**PROMPT**. Only the lines of the data below from the one with "The móvil/gris (3rd" through the one with "The barra de pegamento/rosa" are wanted. Repeat them exactly.

**EXERCISE INPUT**.
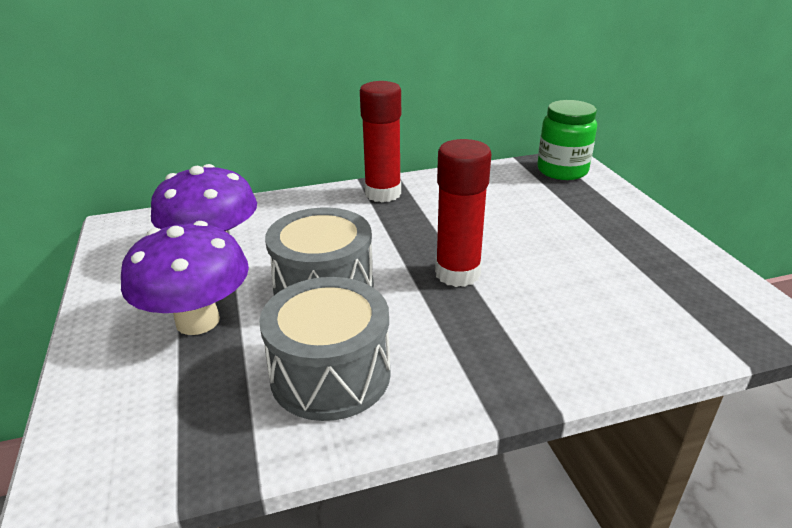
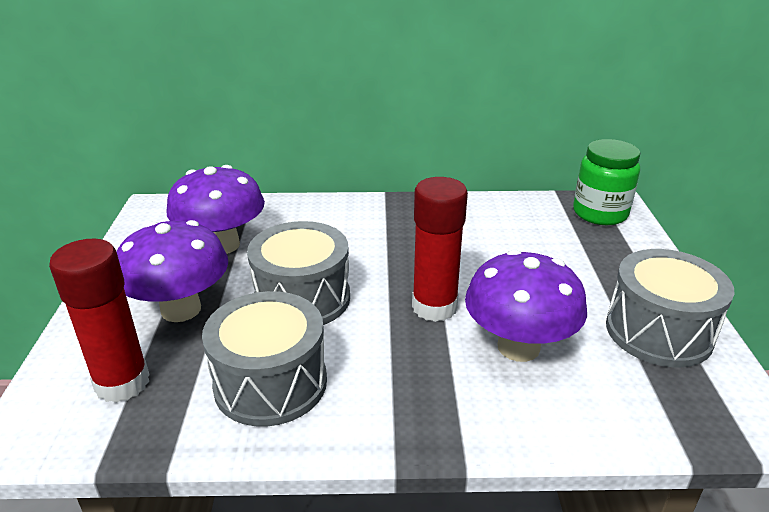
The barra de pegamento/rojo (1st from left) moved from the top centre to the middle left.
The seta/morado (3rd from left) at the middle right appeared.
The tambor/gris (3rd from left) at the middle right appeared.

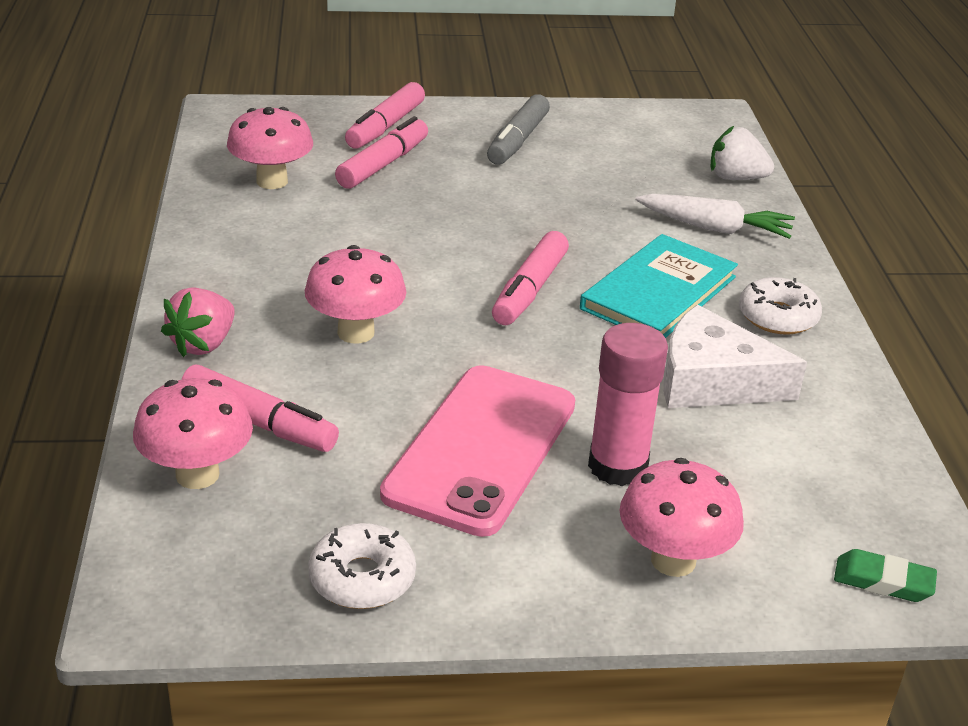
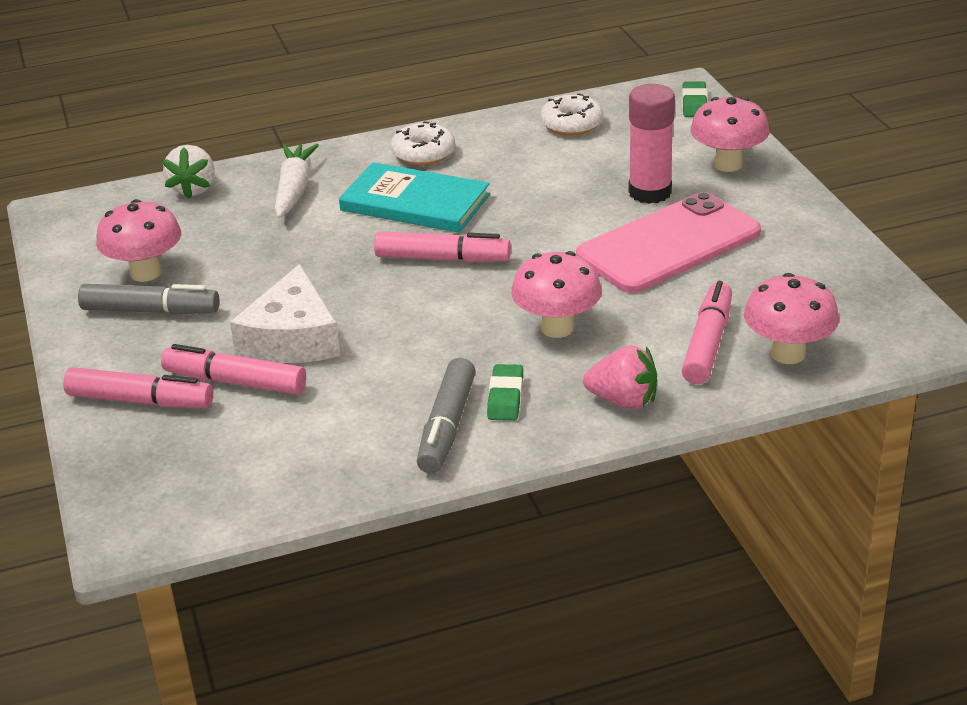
The seta/rosa (2nd from left in the first image) moved from the top left to the middle left.
The queso/blanco moved from the middle right to the middle left.
The móvil/rosa at the centre turned 45 degrees counterclockwise.
The rosquilla/blanco (1st from left in the first image) moved from the bottom centre to the top centre.
The rotulador/gris (2nd from left) at the centre appeared.
The goma de borrar/verde (1st from left) at the centre appeared.

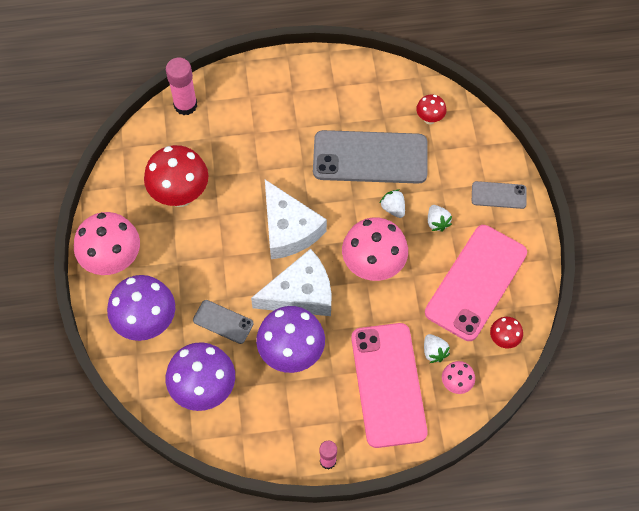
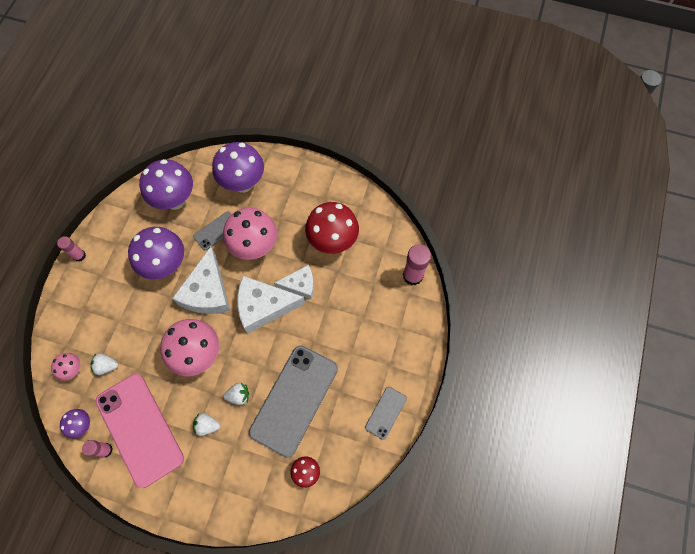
The móvil/gris (3rd from left) moved from the middle right to the bottom centre.
The seta/rosa (1st from left in the first image) moved from the middle left to the centre.
The seta/rojo (3rd from left) at the middle right became the seta/morado (1st from left) at the bottom left.
The móvil/rosa (1st from left) at the bottom centre disappeared.
The queso/blanco (3rd from left) at the centre appeared.
The barra de pegamento/rosa (2nd from left) at the bottom left appeared.

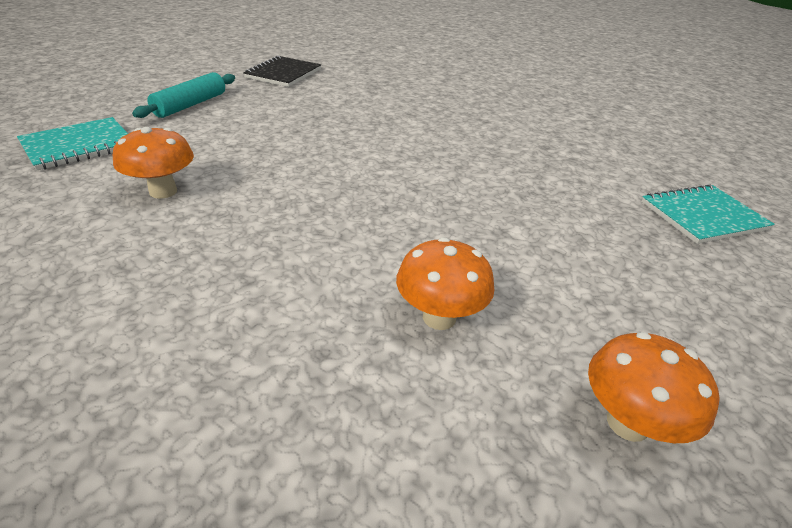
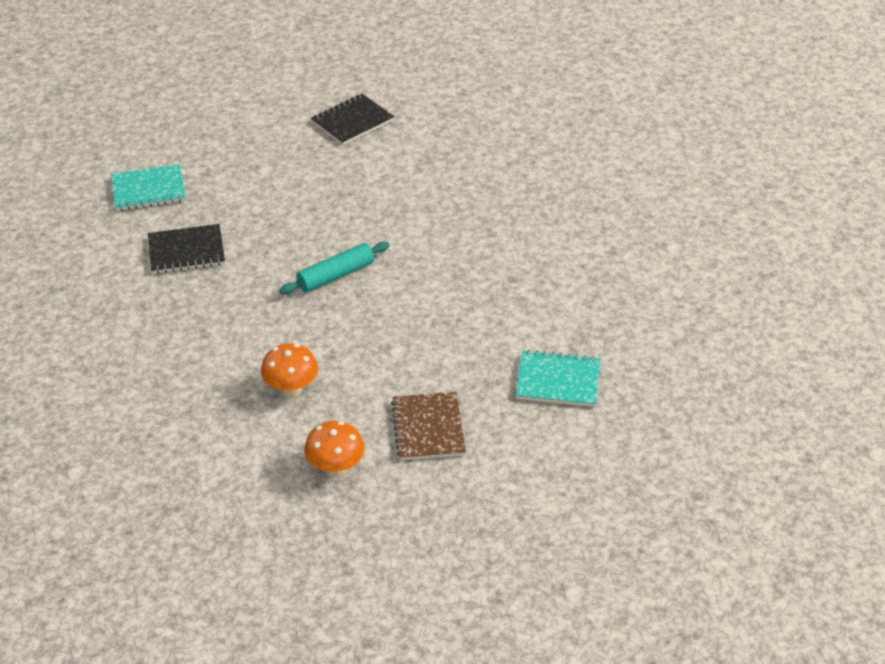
The rodillo/turquesa moved from the top left to the centre.
The seta/naranja (1st from left) at the top left was replaced by the cuaderno/negro (1st from left) at the middle left.
The cuaderno/marrón at the centre appeared.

**SOLUTION FOR THIS TASK**.
The móvil/gris (3rd from left) moved from the middle right to the bottom centre.
The seta/rosa (1st from left in the first image) moved from the middle left to the centre.
The seta/rojo (3rd from left) at the middle right became the seta/morado (1st from left) at the bottom left.
The móvil/rosa (1st from left) at the bottom centre disappeared.
The queso/blanco (3rd from left) at the centre appeared.
The barra de pegamento/rosa (2nd from left) at the bottom left appeared.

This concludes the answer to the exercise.